-- Opening Marker --
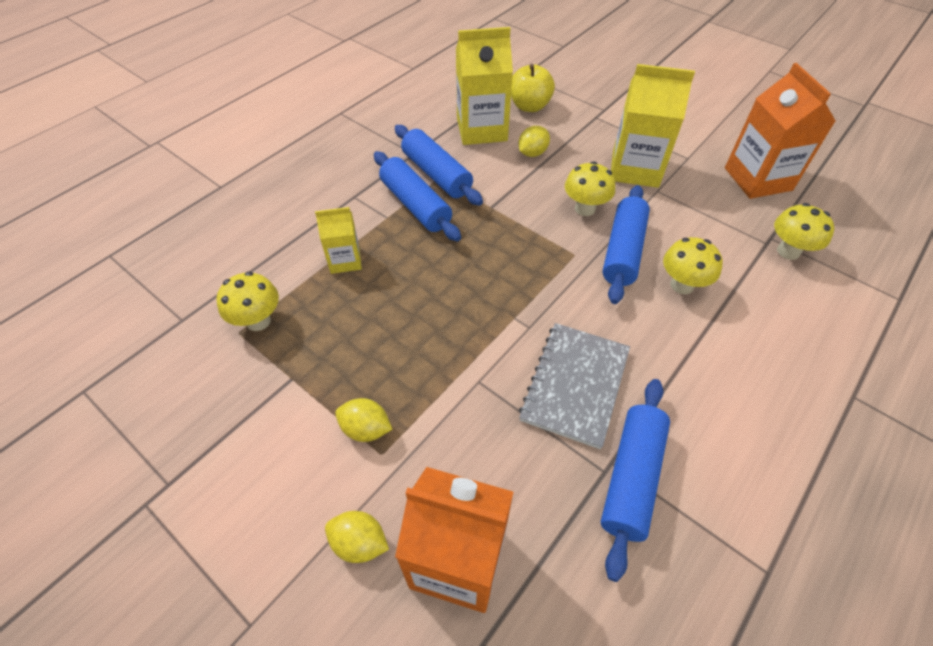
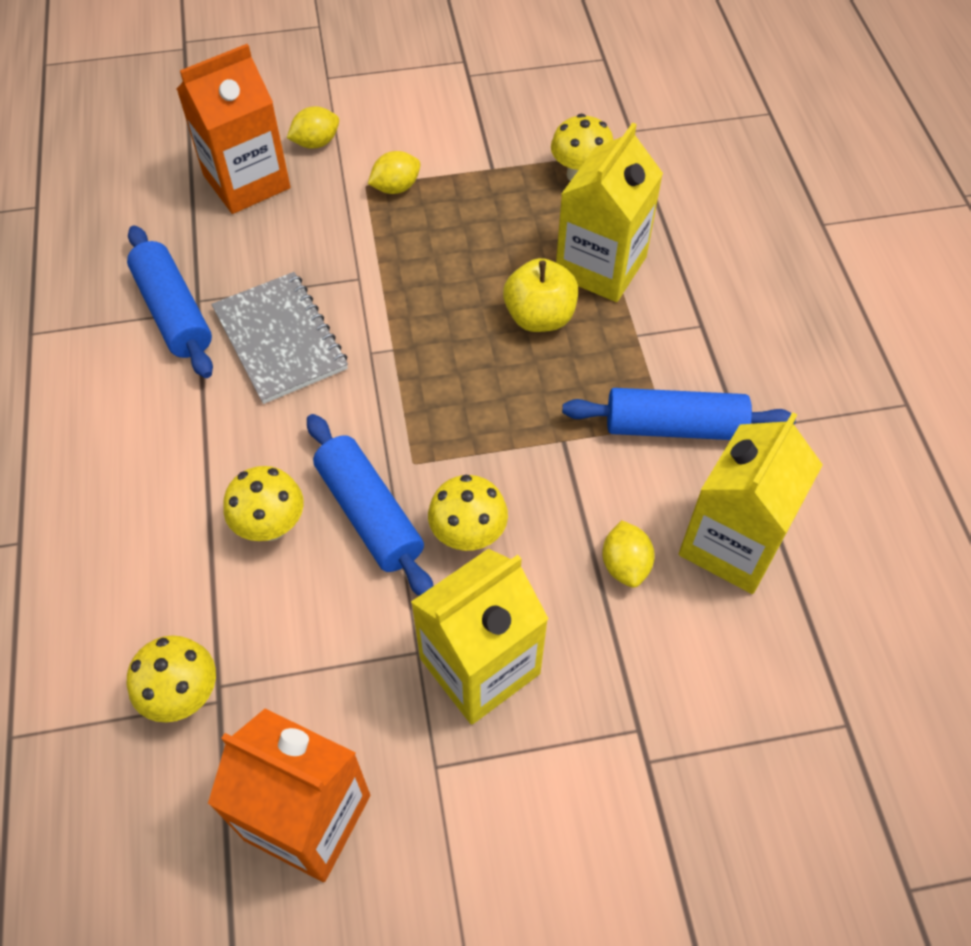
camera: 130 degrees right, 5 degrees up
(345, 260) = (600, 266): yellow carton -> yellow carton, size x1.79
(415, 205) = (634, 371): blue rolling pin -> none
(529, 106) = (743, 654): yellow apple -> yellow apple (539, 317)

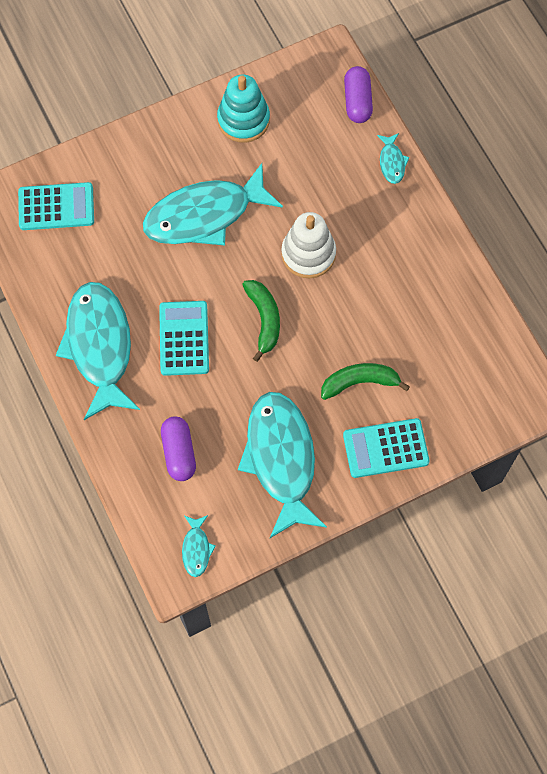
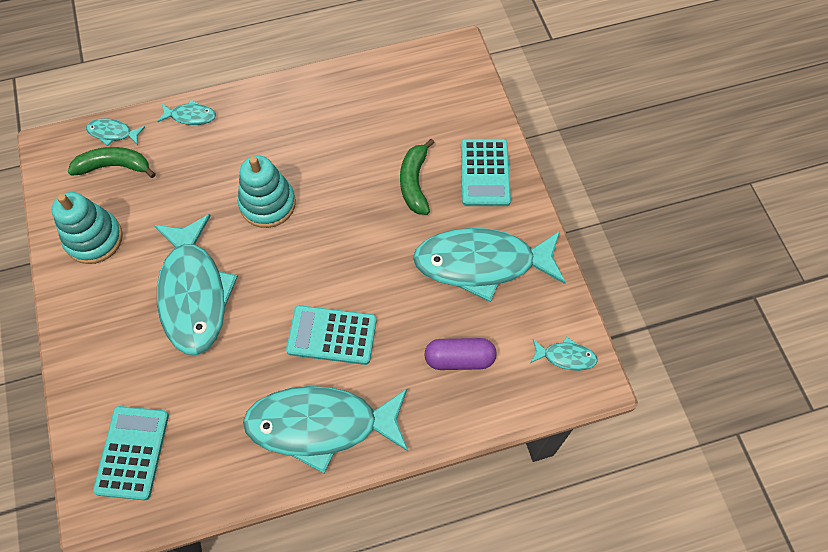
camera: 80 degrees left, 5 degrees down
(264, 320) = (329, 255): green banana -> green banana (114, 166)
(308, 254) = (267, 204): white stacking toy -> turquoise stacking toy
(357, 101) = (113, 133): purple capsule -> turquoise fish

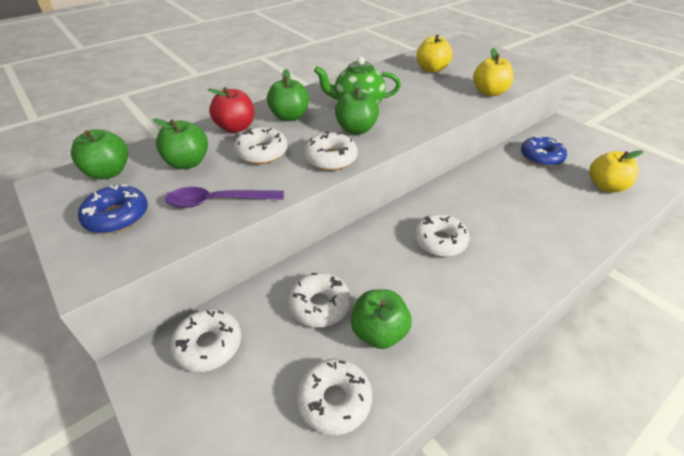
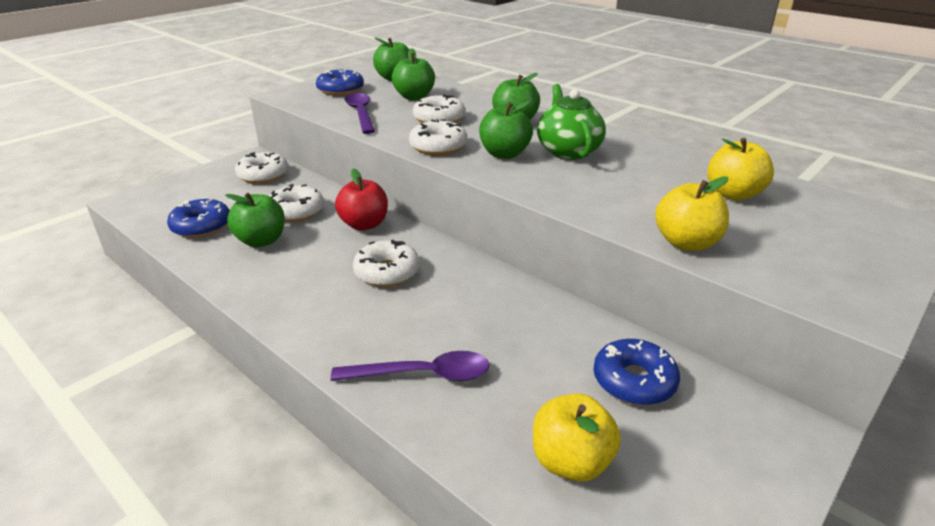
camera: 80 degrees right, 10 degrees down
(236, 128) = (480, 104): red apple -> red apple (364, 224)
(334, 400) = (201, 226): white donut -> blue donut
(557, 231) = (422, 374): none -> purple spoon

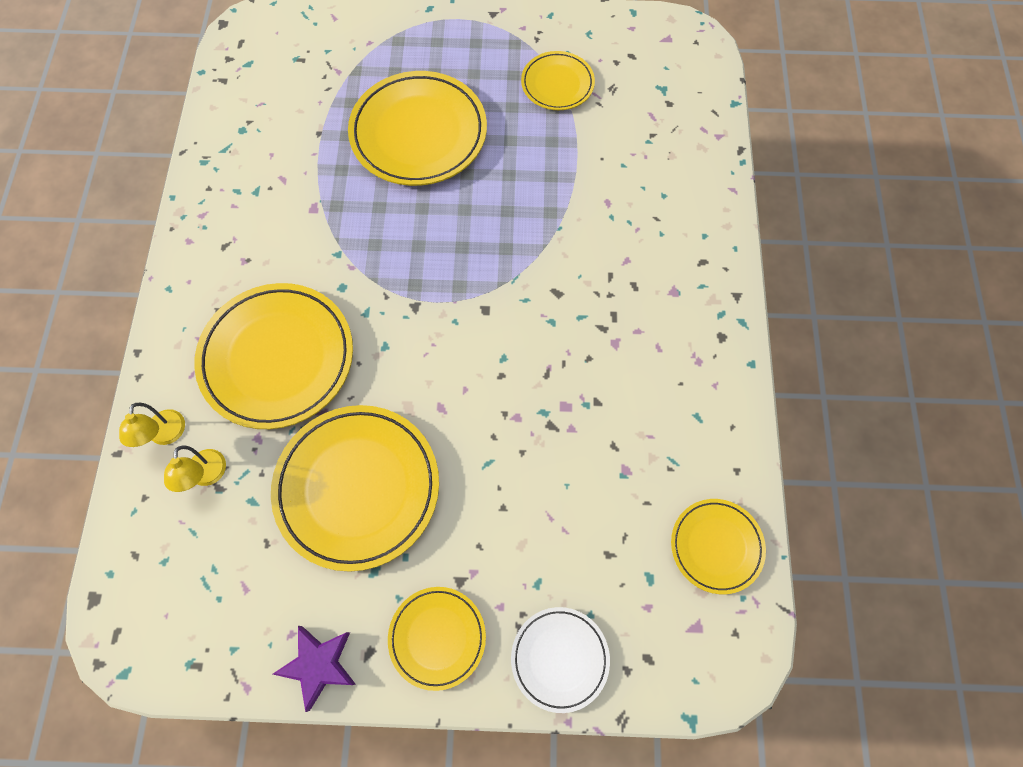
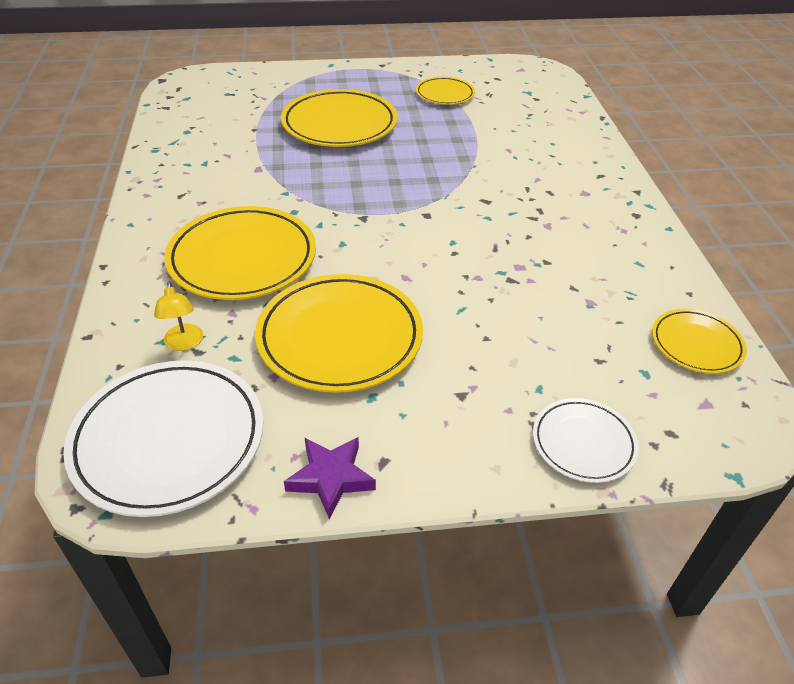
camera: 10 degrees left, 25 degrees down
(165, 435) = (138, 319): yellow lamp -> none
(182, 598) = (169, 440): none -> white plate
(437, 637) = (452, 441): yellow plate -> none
-- Closing Marker --
HOW TO COMPLETE THIS TASK.
Each line containing the word "camera" must be pulled from the listing and copied.

SOLUTION.
camera: 130 degrees right, 5 degrees up
camera: 80 degrees left, 5 degrees down
camera: 80 degrees right, 10 degrees down
camera: 10 degrees left, 25 degrees down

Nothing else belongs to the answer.